## PROBLEM DESCRIPTION
Please repeat exactly, and only, the lines from the one containing "AUDIO1: DFPlayer -> DY-SV5W" through the end of the records below, with no pictures.

[Collected data]
☆ ☆ ☆ ☆

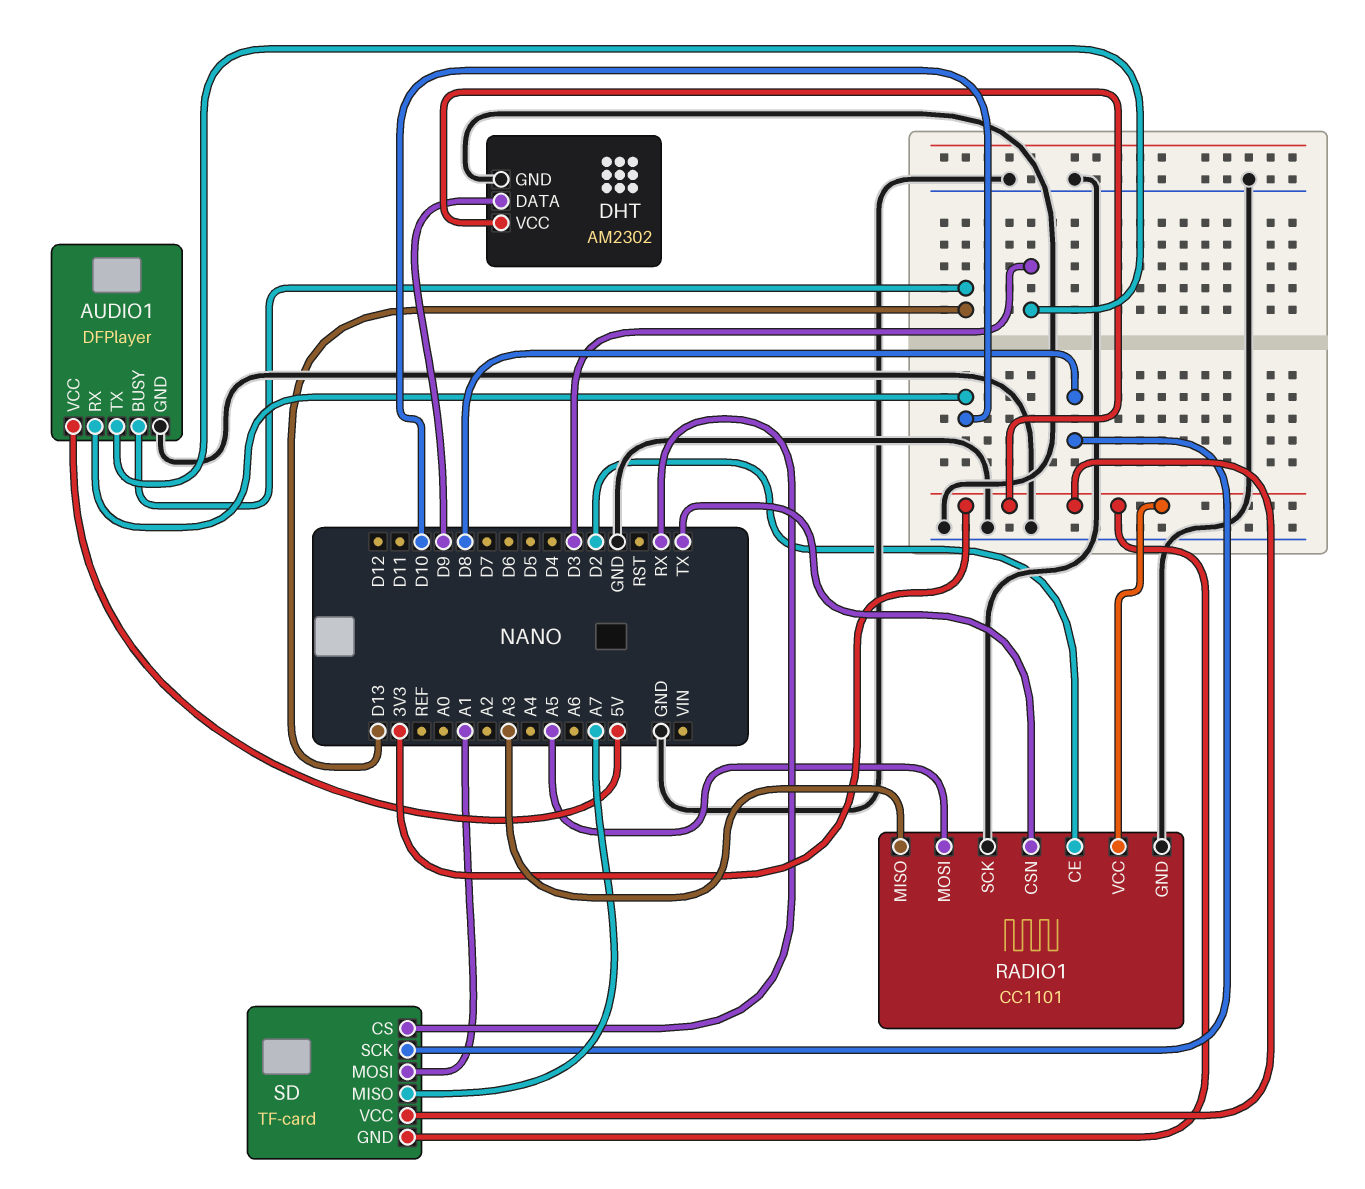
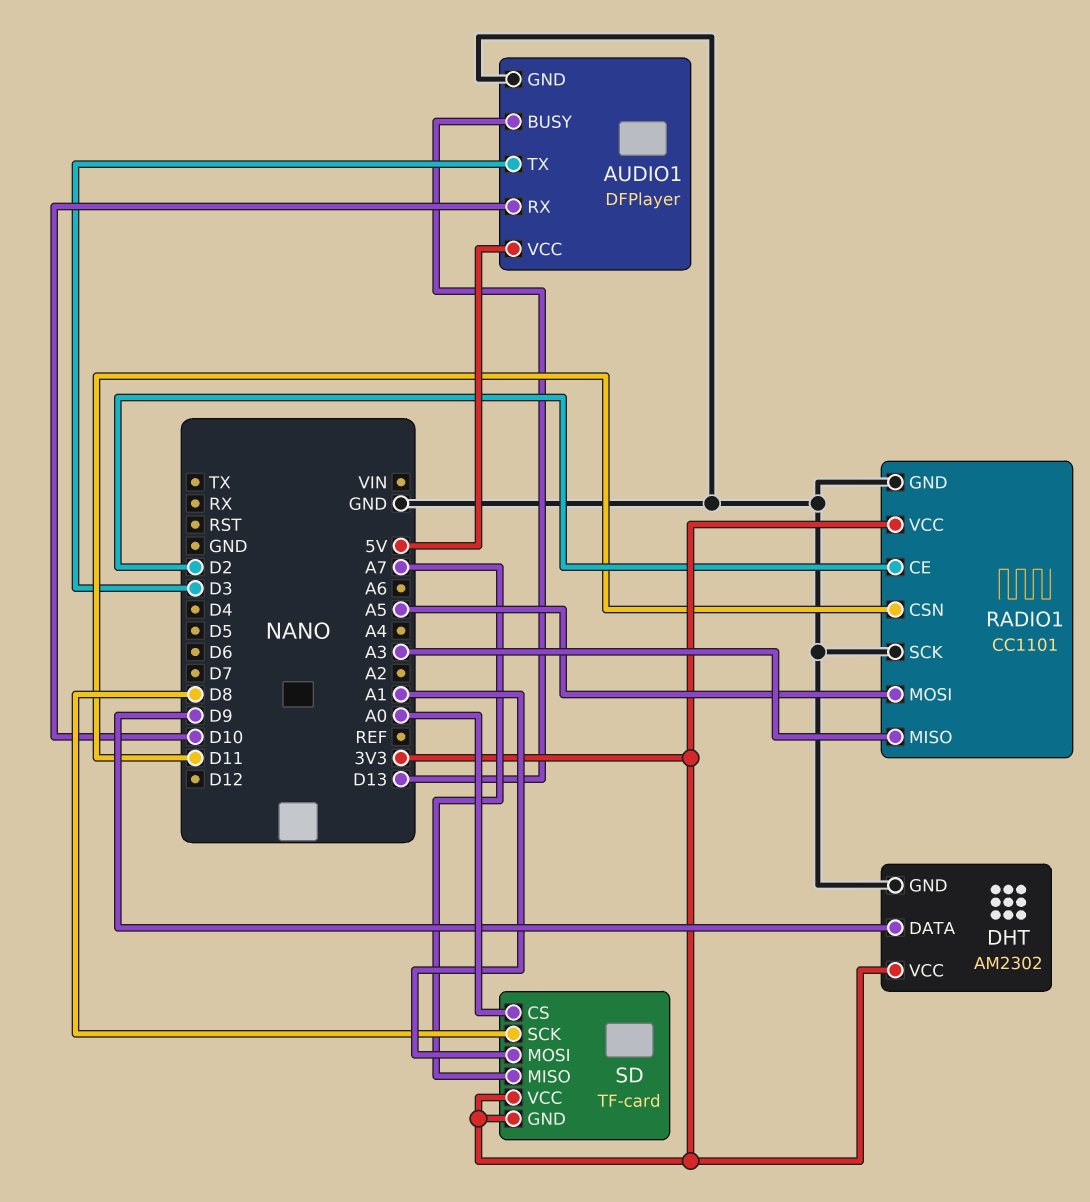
RADIO1 pin CSN: TX -> D11
SD pin CS: RX -> A0

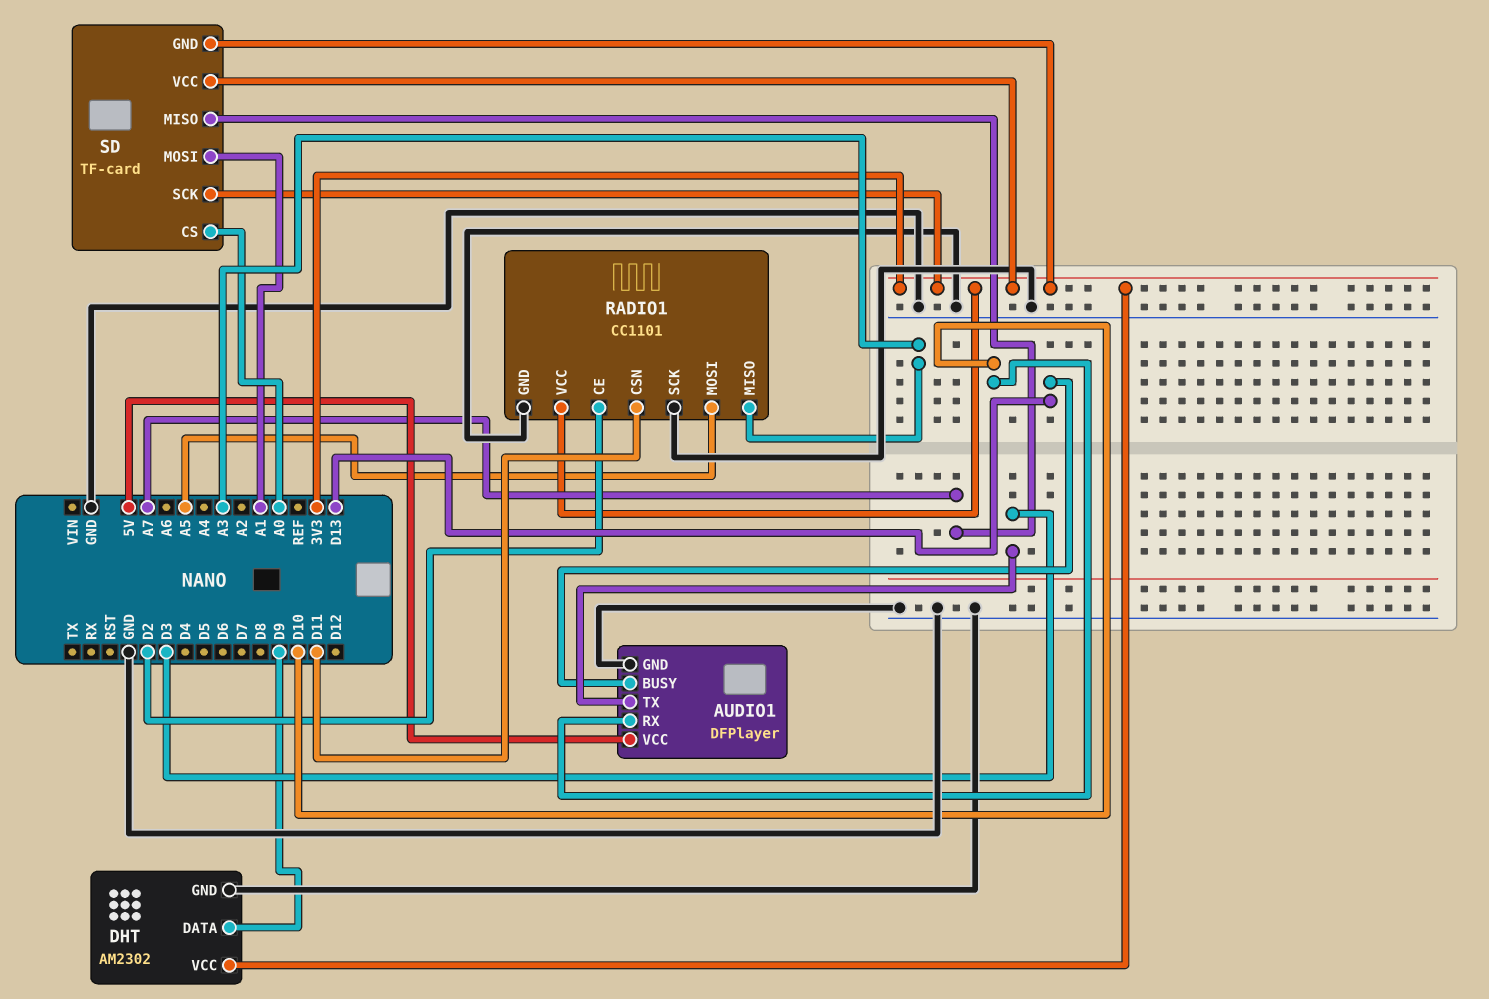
SD pin SCK: D8 -> 3V3

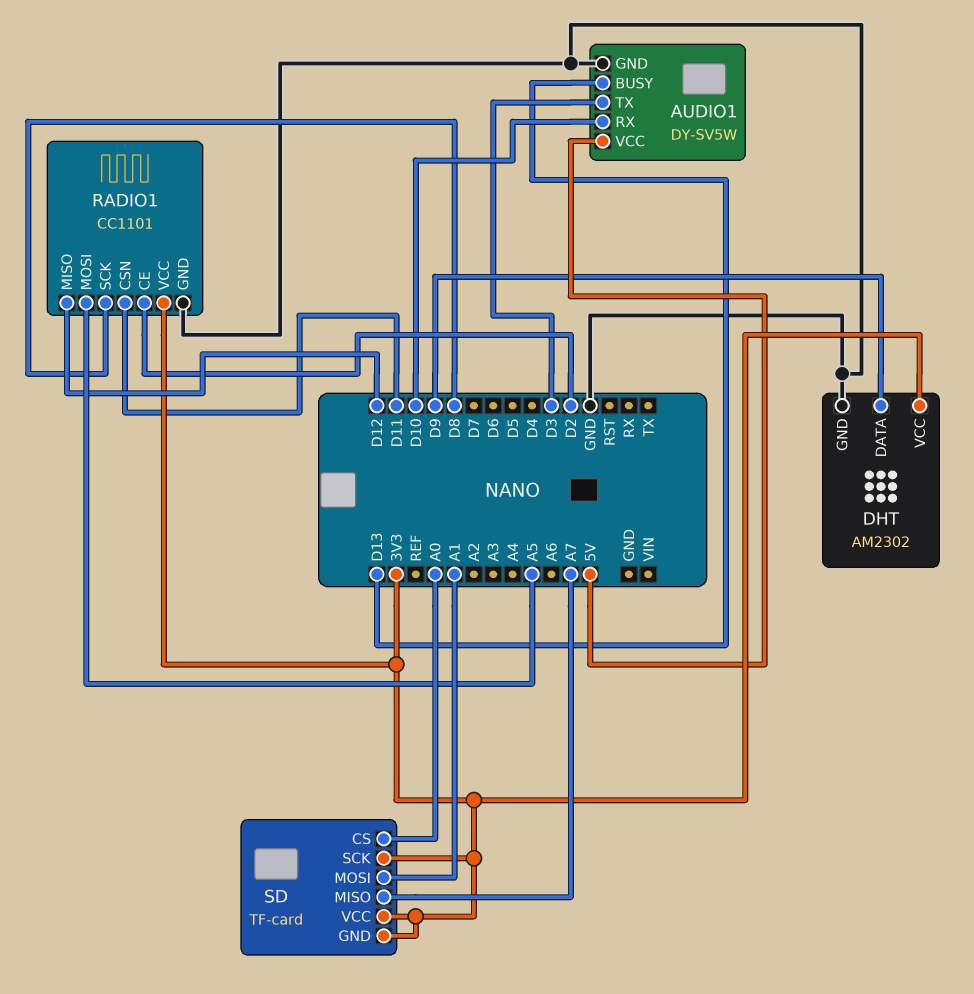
AUDIO1: DFPlayer -> DY-SV5W
RADIO1 pin MISO: A3 -> D12
RADIO1 pin SCK: GND -> D8

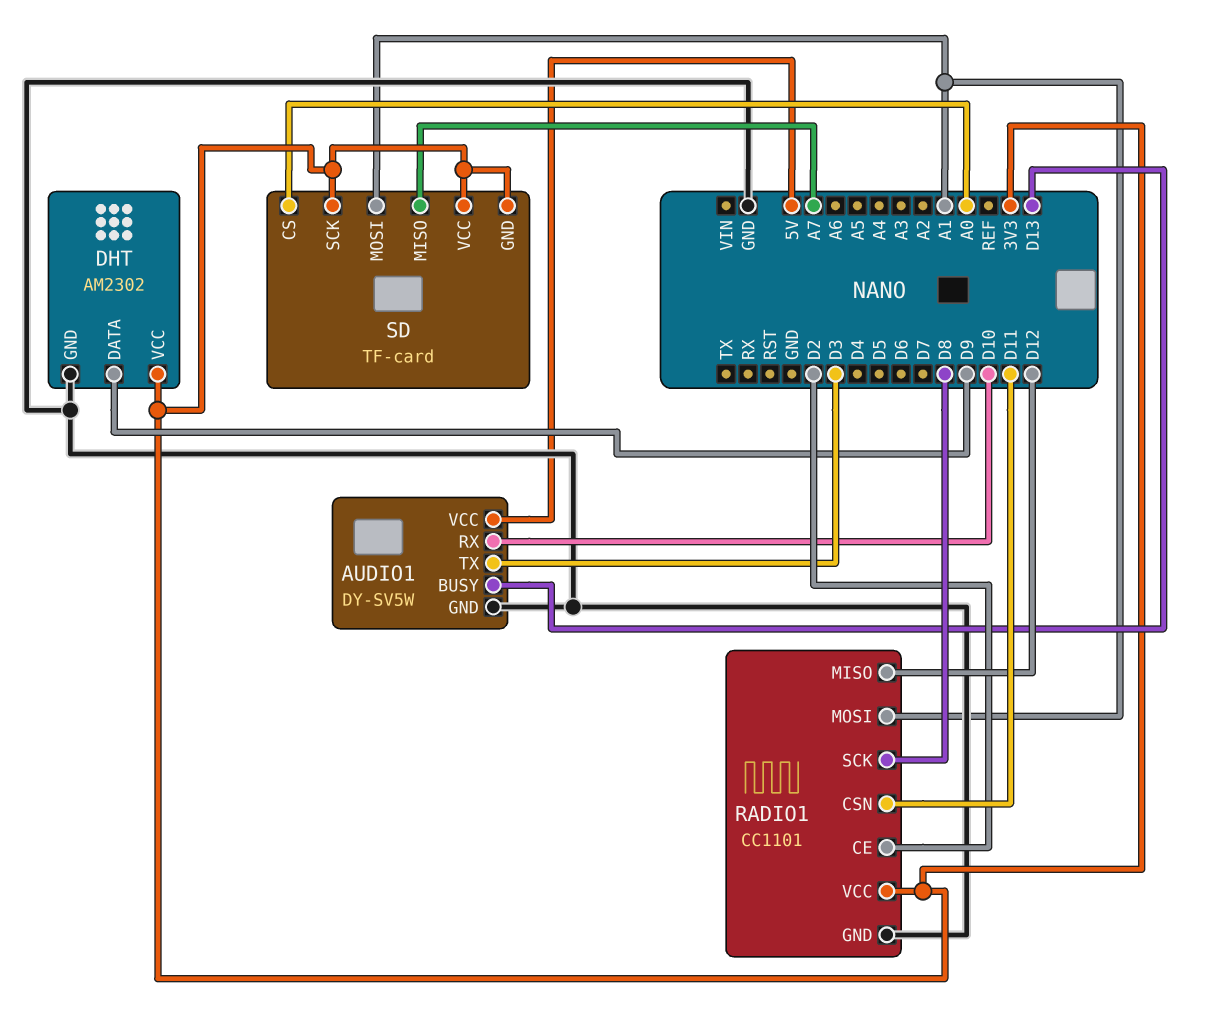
RADIO1 pin MOSI: A5 -> A1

☆ ☆ ☆ ☆

## EXERCISE RESPONSE
AUDIO1: DFPlayer -> DY-SV5W
RADIO1 pin MISO: A3 -> D12
RADIO1 pin SCK: GND -> D8

RADIO1 pin MOSI: A5 -> A1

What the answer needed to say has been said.